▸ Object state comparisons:
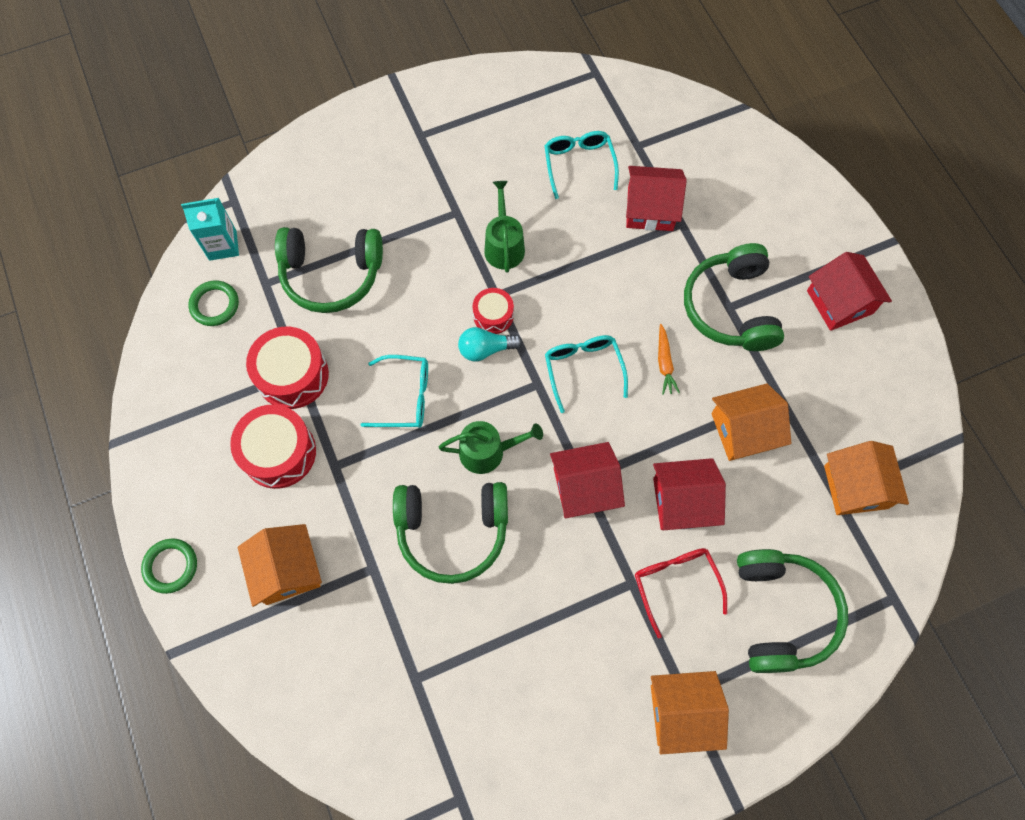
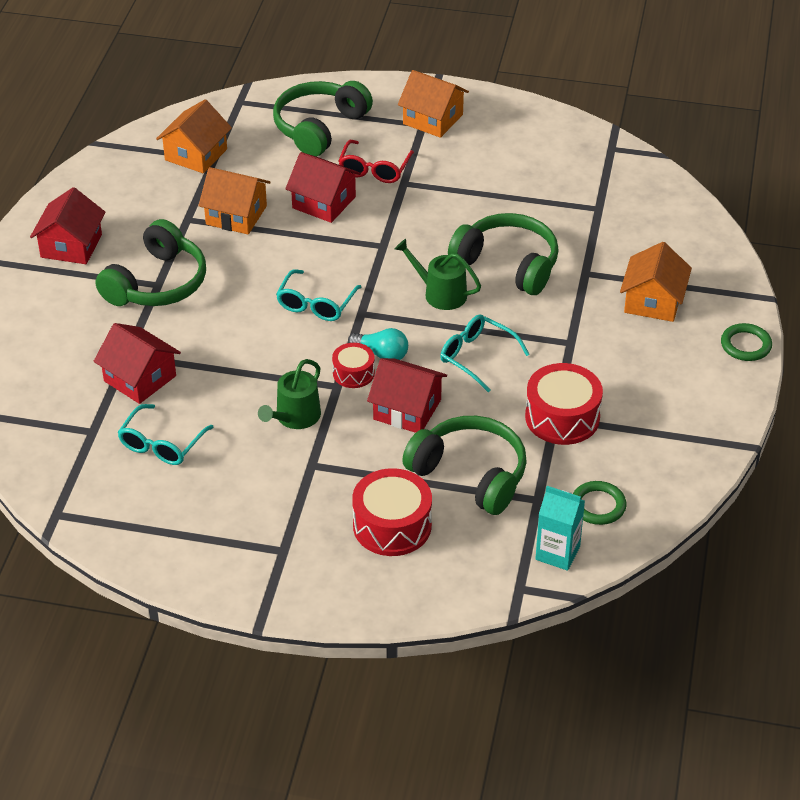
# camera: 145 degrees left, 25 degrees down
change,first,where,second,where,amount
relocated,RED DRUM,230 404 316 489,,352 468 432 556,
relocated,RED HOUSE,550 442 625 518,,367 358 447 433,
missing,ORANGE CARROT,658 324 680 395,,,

▸ Activity:
The pictures stay out; copy the rest of the data word for word.

▸ The answer:
# camera: 145 degrees left, 25 degrees down
change,first,where,second,where,amount
relocated,RED DRUM,230 404 316 489,,352 468 432 556,
relocated,RED HOUSE,550 442 625 518,,367 358 447 433,
missing,ORANGE CARROT,658 324 680 395,,,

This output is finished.